Directions for this task: Show every line in the entries below where the word "camera" appears.

Scene change data:
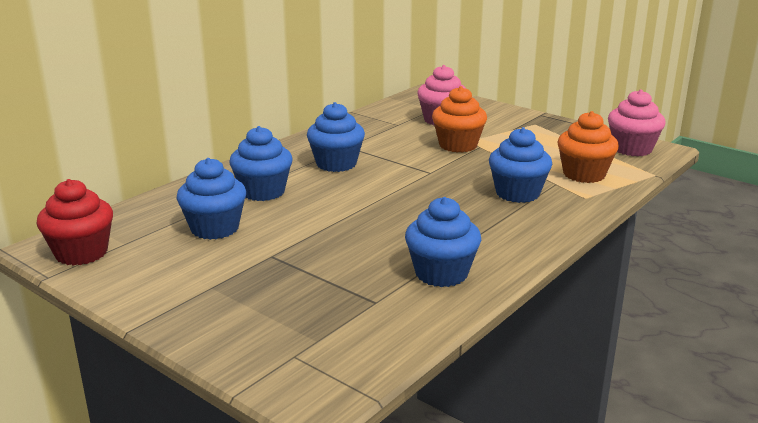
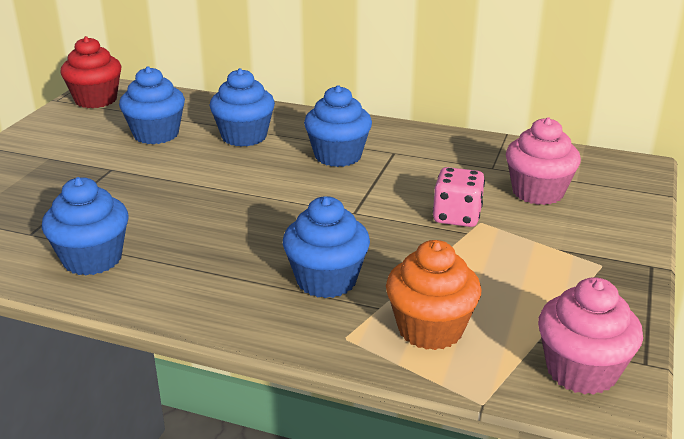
camera: 70 degrees right, 5 degrees up
(458, 145) = (457, 217): orange cupcake -> pink dice

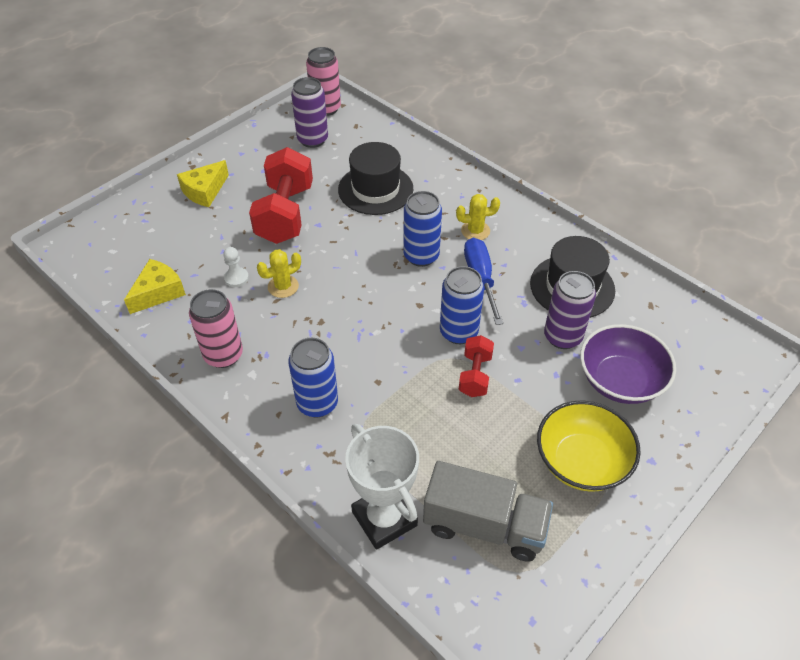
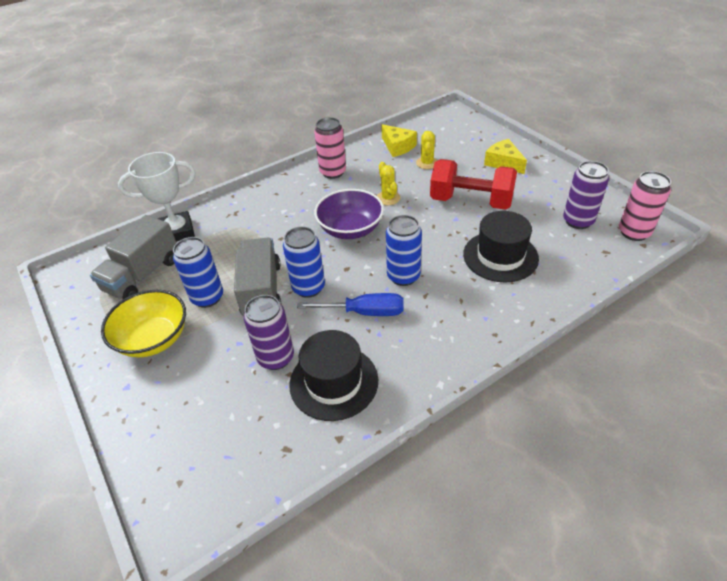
camera: 105 degrees right, 5 degrees down
(236, 278) = (402, 177): white pawn -> none
(317, 403) = (275, 209): blue can -> blue can (207, 297)
(475, 231) = (430, 320): yellow cactus -> yellow cactus (427, 163)
(475, 375) = (262, 290): red dumbbell -> grey truck
(620, 381) = (210, 388): purple bowl -> purple bowl (350, 229)

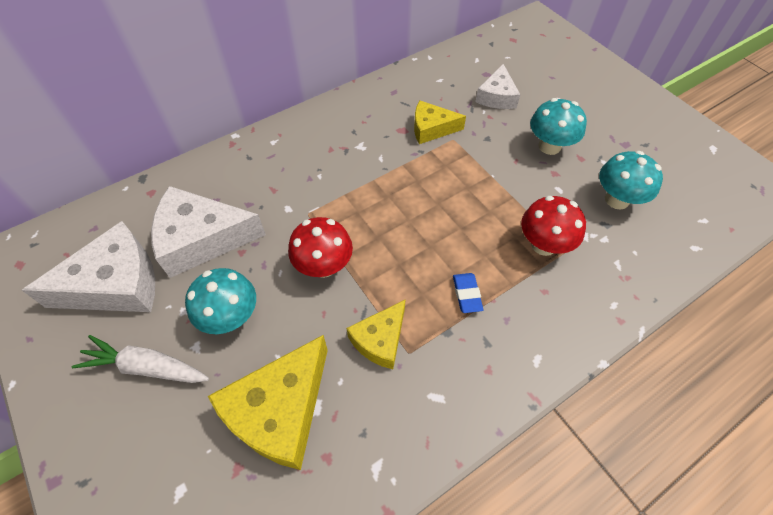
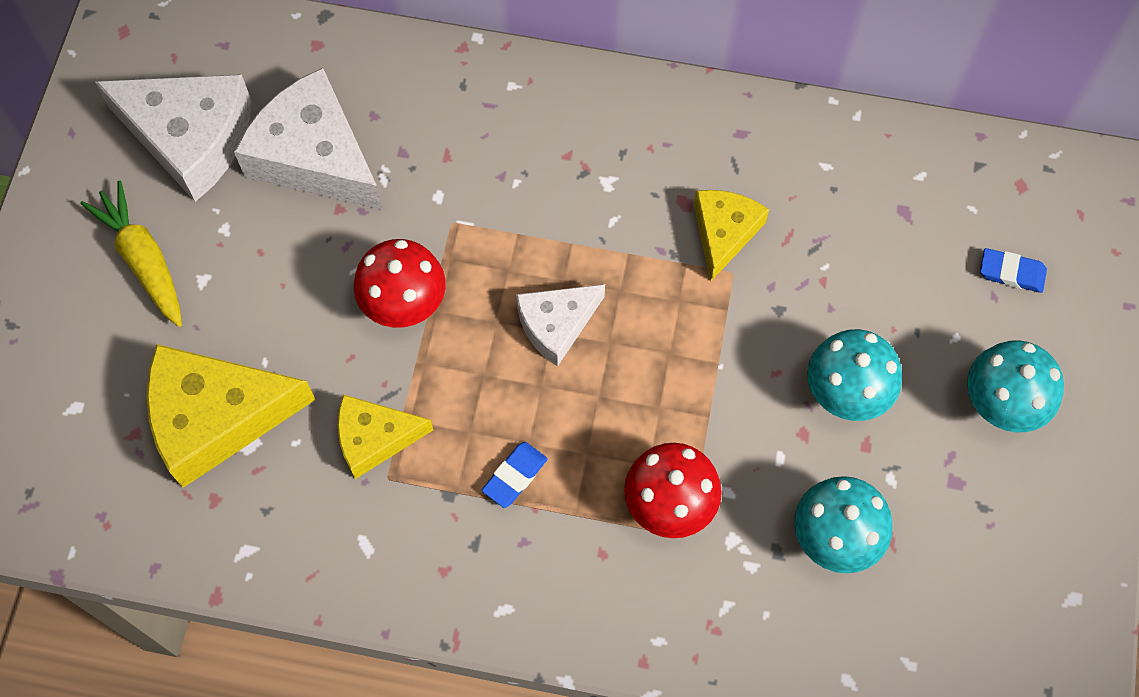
camera: 45 degrees right, 10 degrees up
(146, 367) = (143, 260): white carrot -> yellow carrot
(231, 317) = (261, 278): turquoise mushroom -> turquoise mushroom (1001, 404)
(431, 128) = (724, 233): yellow cheese -> yellow cheese turned 60 degrees clockwise
(497, 96) = (871, 259): white cheese -> white cheese (556, 325)
(547, 66) = (1011, 273): none -> blue eraser

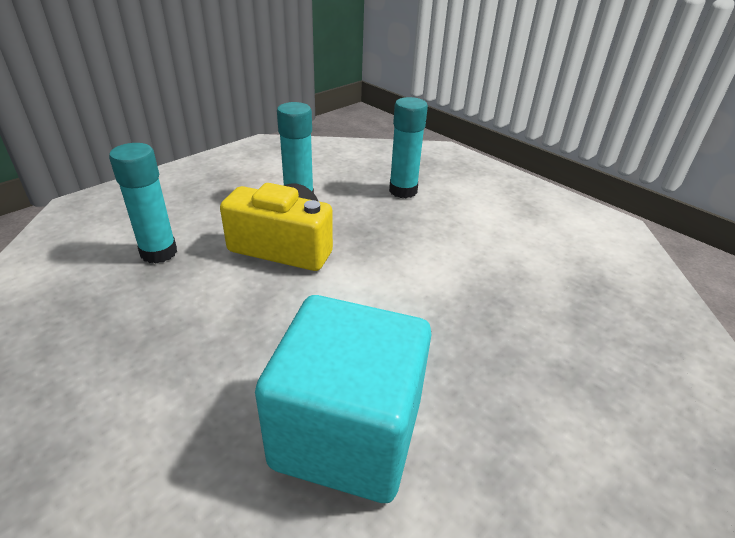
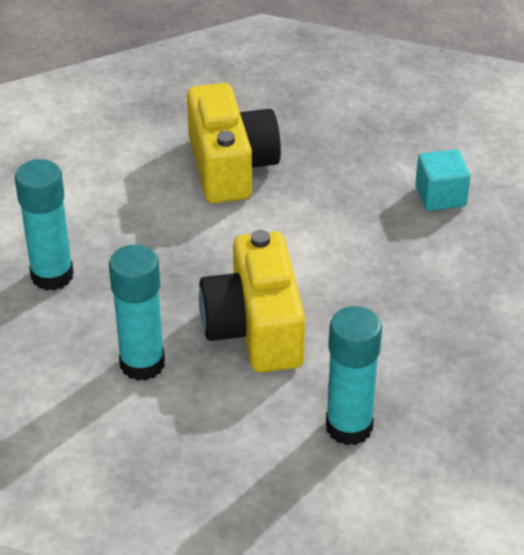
camera: 115 degrees left, 5 degrees up
(347, 434) = (440, 196): turquoise cube -> turquoise cube, size x0.43
(481, 298) = (230, 166): none -> yellow camera

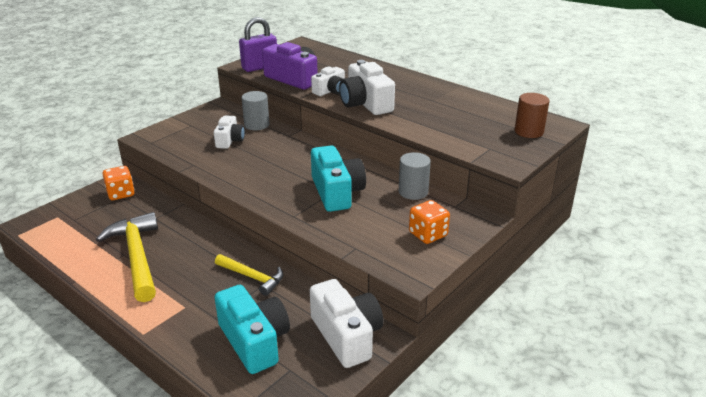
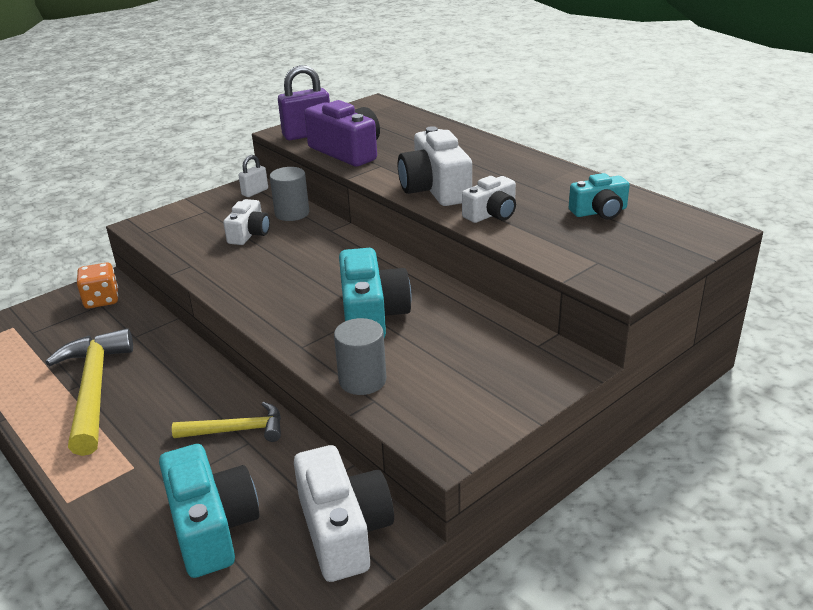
camera: 10 degrees right, 0 degrees up
(224, 110) = (255, 192): none -> white padlock
(252, 277) = (236, 430): yellow hammer -> yellow hammer turned 45 degrees counterclockwise
(330, 91) = (392, 169): white camera -> white camera (491, 214)
(413, 192) = (481, 320): grey cylinder -> grey cylinder (362, 380)
(428, 234) = (485, 387): orange dice -> none
(482, 115) = (599, 212): none -> turquoise camera
(529, 131) = (664, 239): brown cylinder -> none

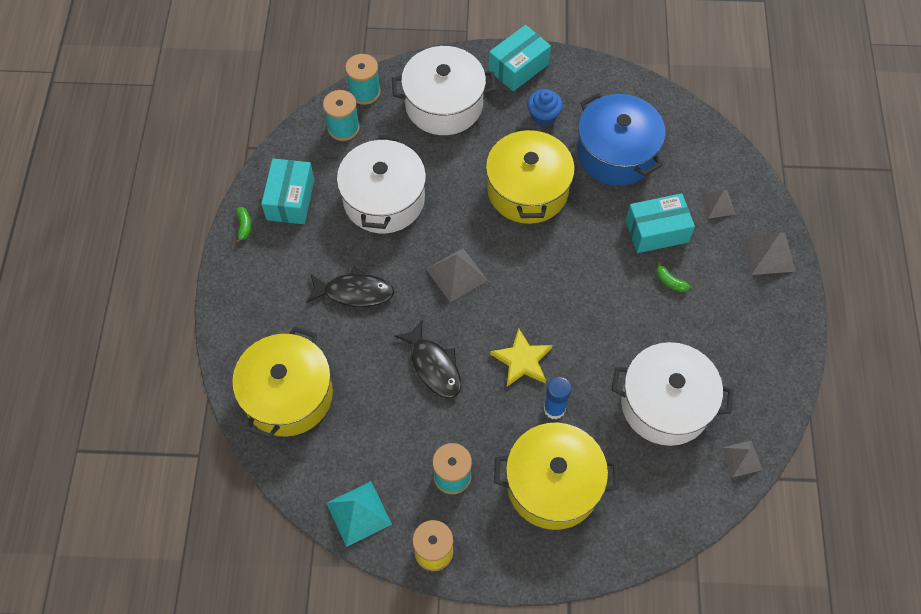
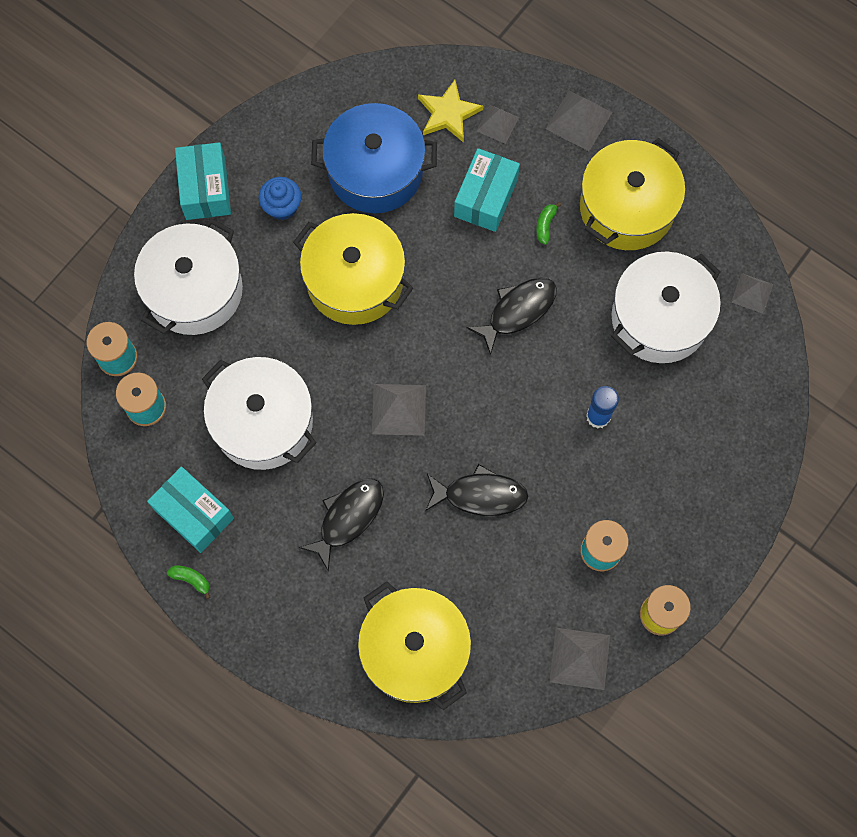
camera: 55 degrees left, 10 degrees up
(358, 513) = (580, 658): turquoise pyramid -> grey pyramid
(522, 360) = (531, 411): yellow star -> yellow star (448, 113)
(553, 484) = (668, 468): yellow pot -> yellow pot (627, 207)
(590, 304) = (518, 311): none -> black fish
(670, 282) = (545, 225): green banana -> green banana turned 120 degrees clockwise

Answer box:
camera: 70 degrees right, 5 degrees up
camera: 105 degrees right, 5 degrees down
camera: 45 degrees right, 10 degrees up
camera: 115 degrees left, 5 degrees up
(481, 298) = (230, 166): none -> yellow camera
camera: 10 degrees right, 0 degrees up
(330, 91) = (392, 169): white camera -> white camera (491, 214)
(482, 115) = (599, 212): none -> turquoise camera
camera: 55 degrees left, 10 degrees up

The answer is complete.